■ **GIVEN RECORDS**
++++++
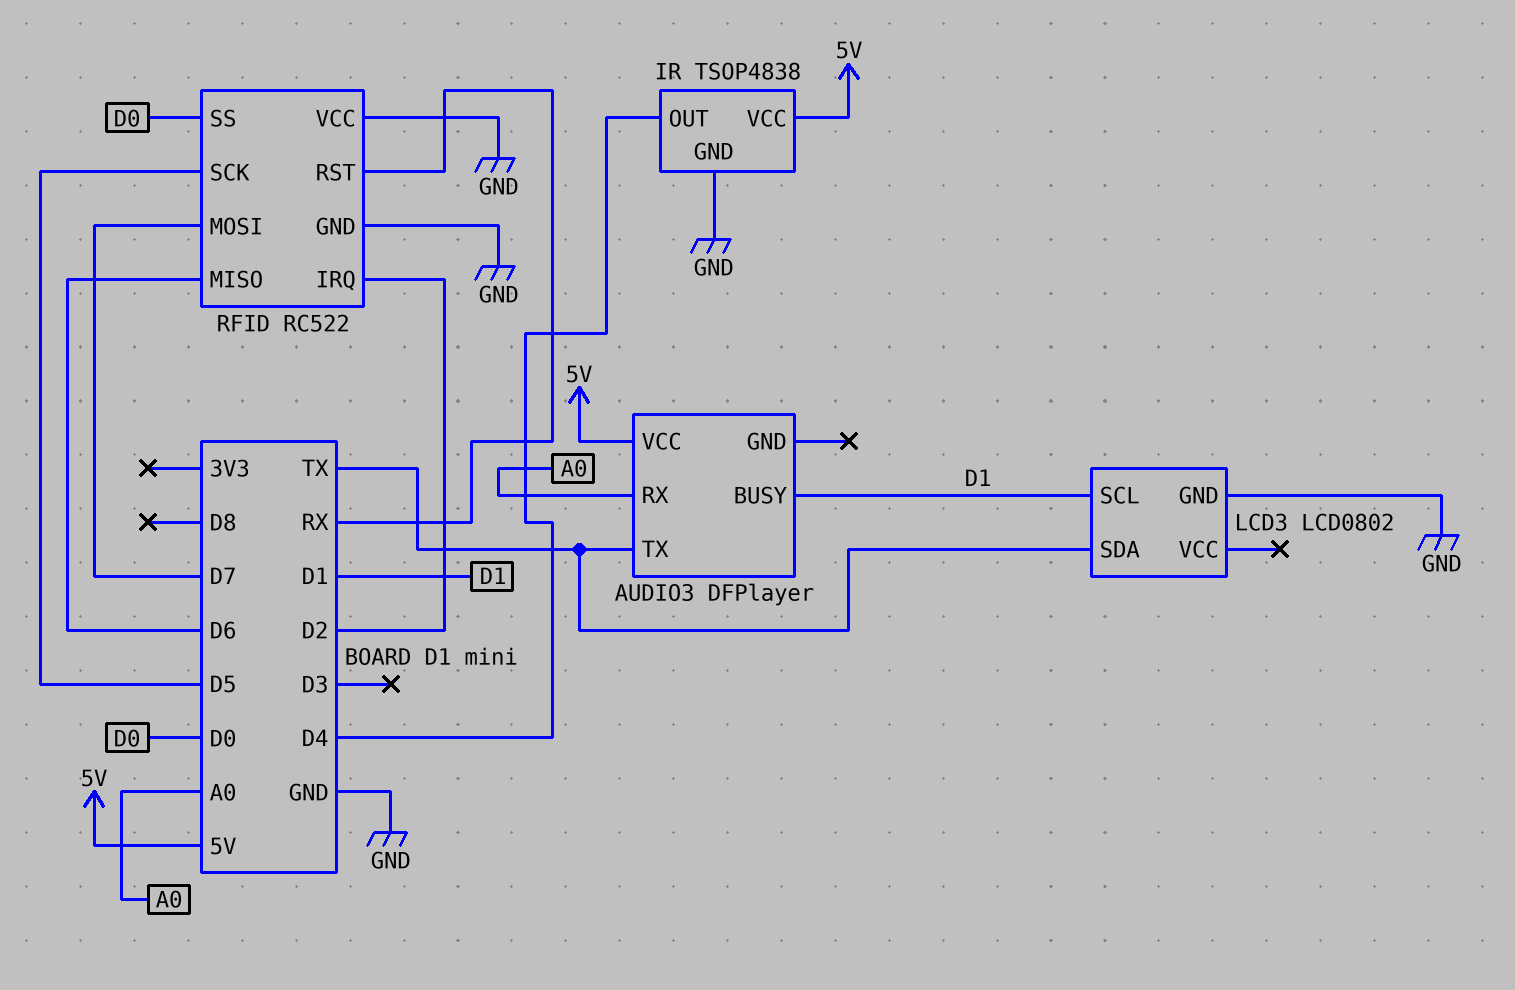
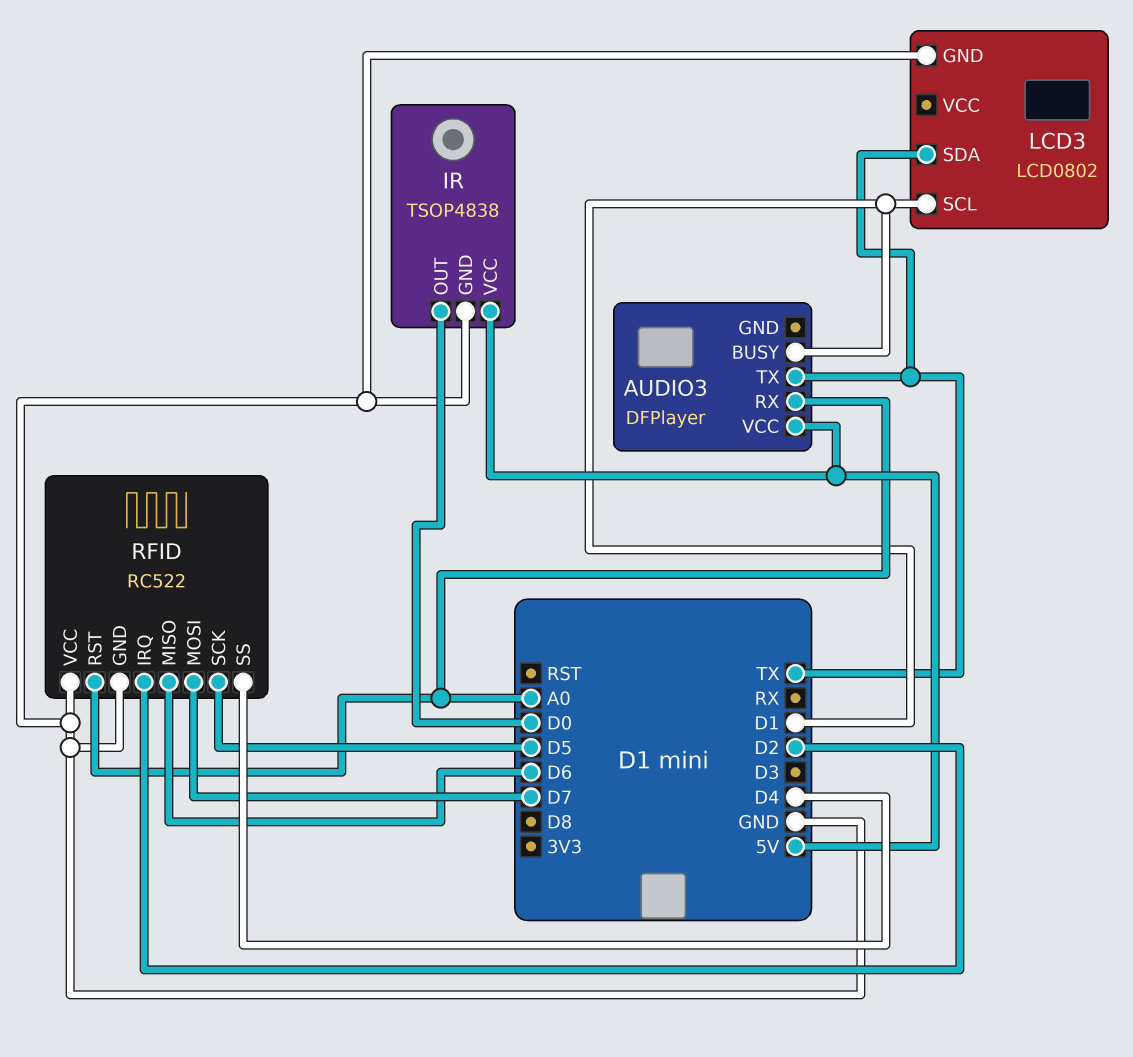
IR pin OUT: D4 -> D0
RFID pin RST: RX -> A0
RFID pin SS: D0 -> D4

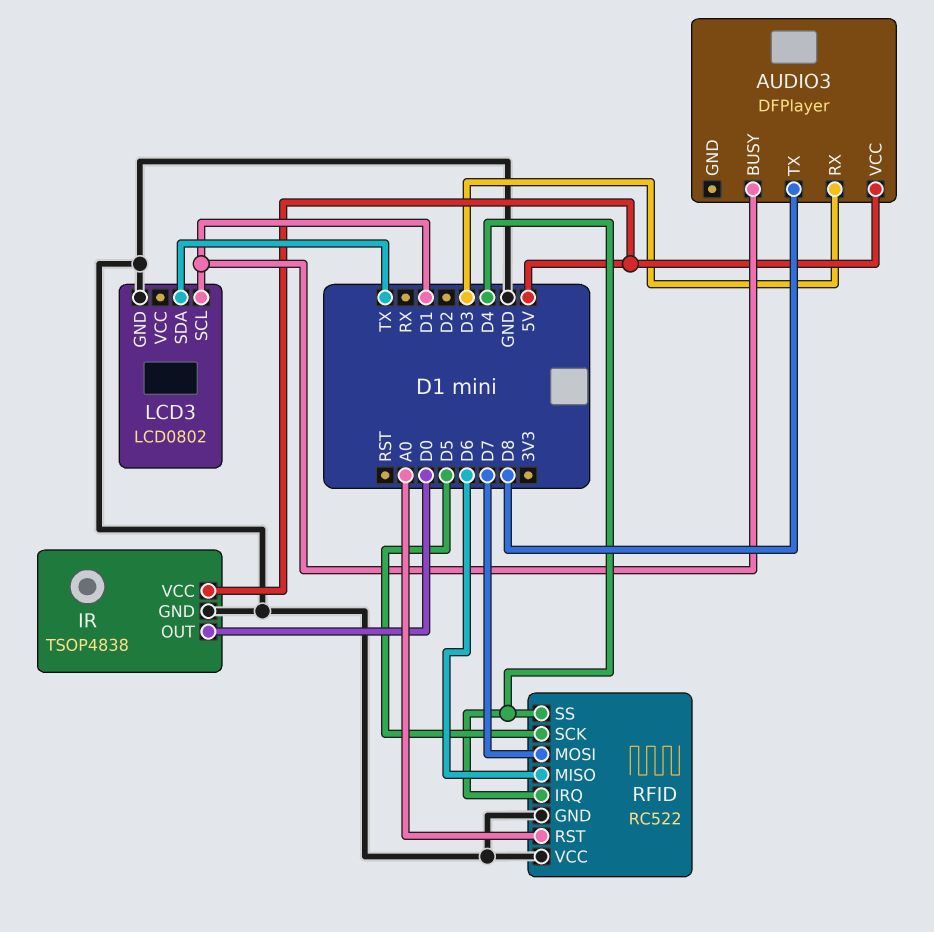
AUDIO3 pin RX: A0 -> D3
AUDIO3 pin TX: TX -> D8
RFID pin IRQ: D2 -> D4

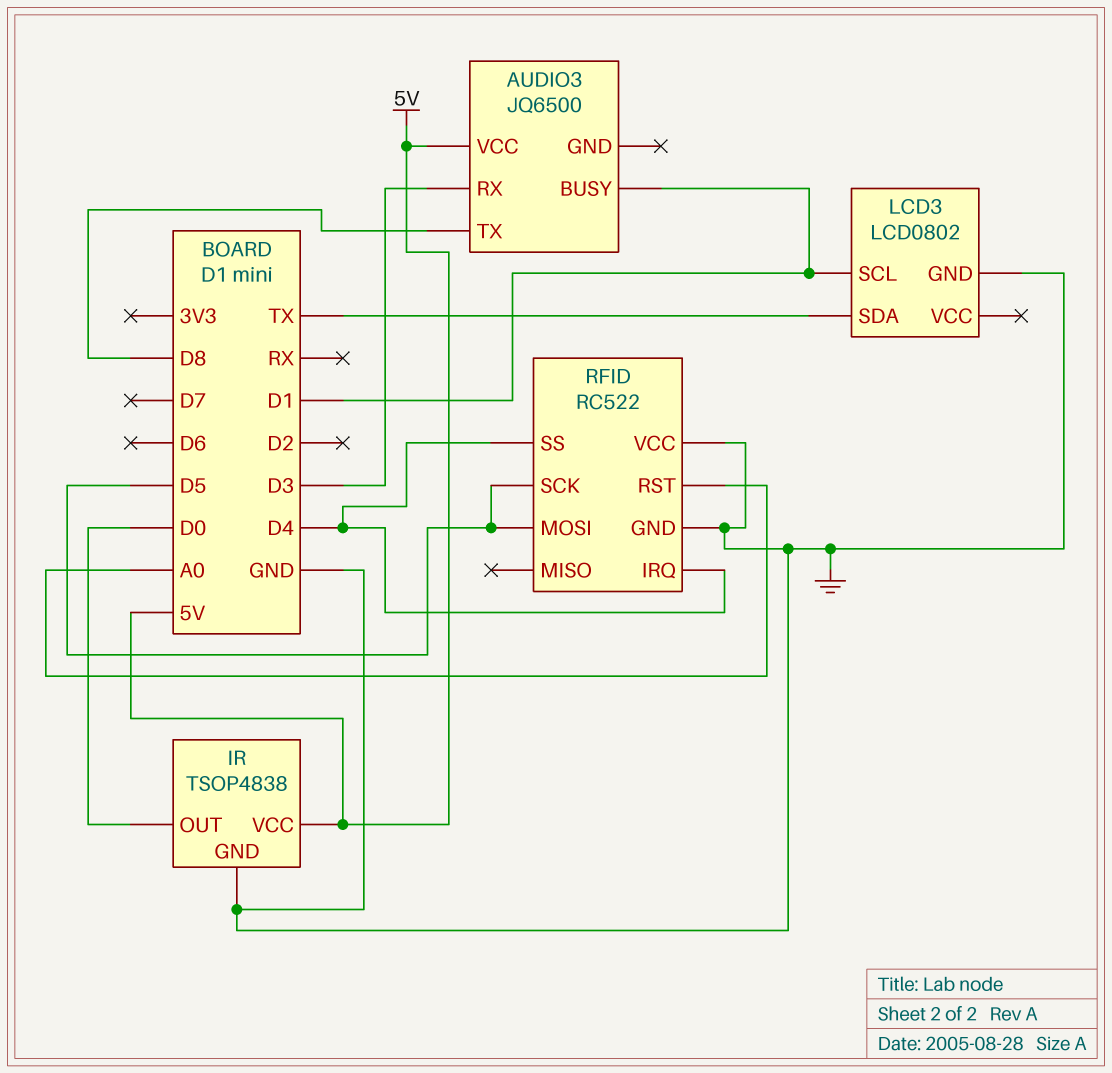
AUDIO3: DFPlayer -> JQ6500
RFID pin MISO: D6 -> none
RFID pin MOSI: D7 -> D5

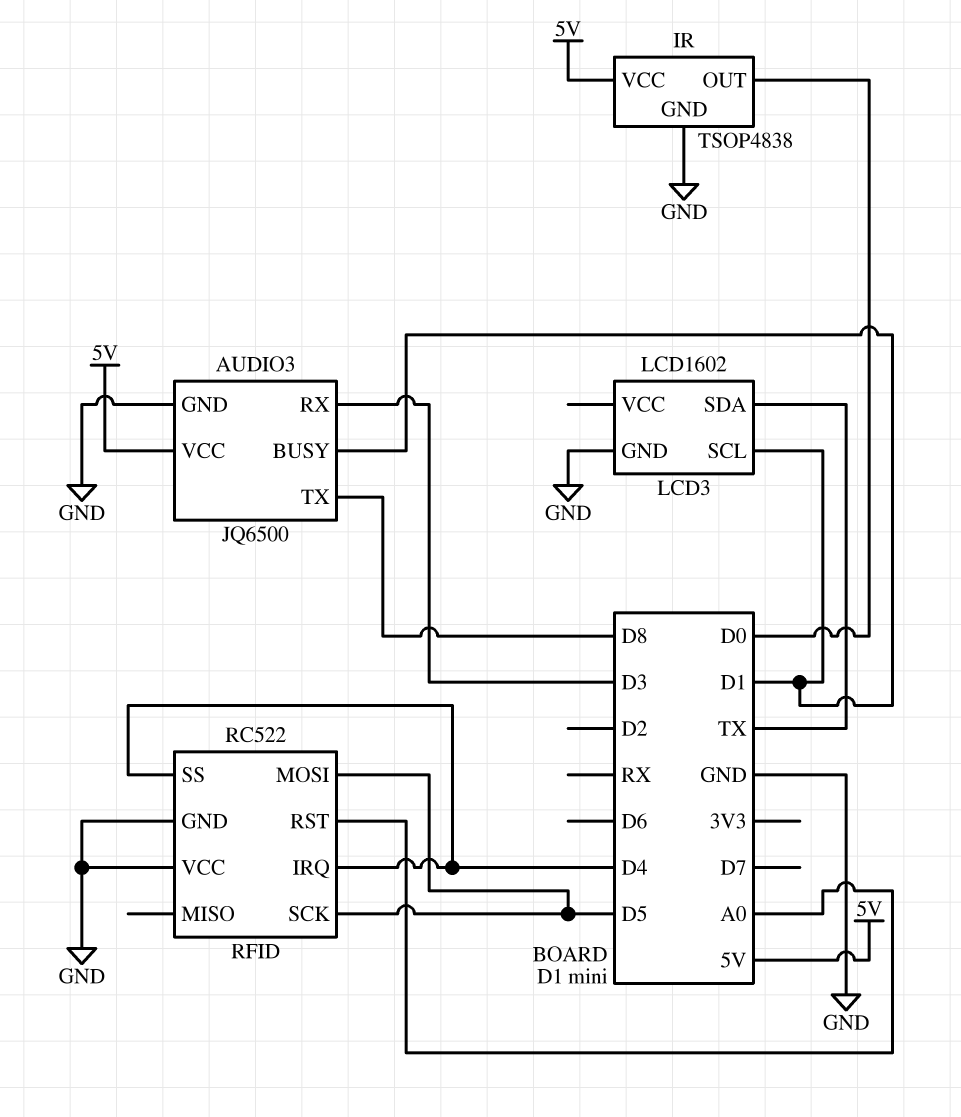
AUDIO3 pin GND: none -> GND
LCD3: LCD0802 -> LCD1602

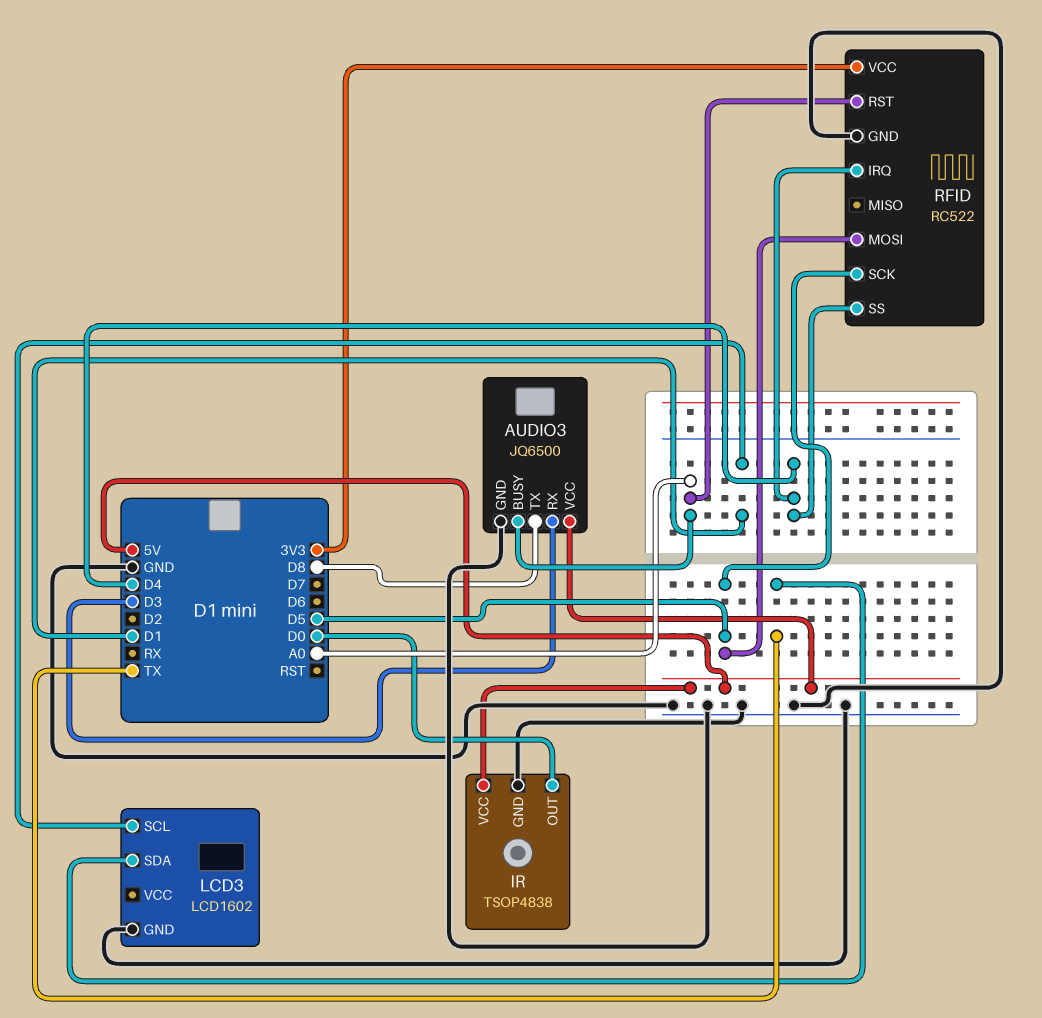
AUDIO3 pin BUSY: D1 -> A0
RFID pin VCC: GND -> 3V3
++++++
■ **WHAT IS BEING ASKED**
Each line above with the string "none" should be reported in full.

■ **SOLUTION BELOW**
RFID pin MISO: D6 -> none
AUDIO3 pin GND: none -> GND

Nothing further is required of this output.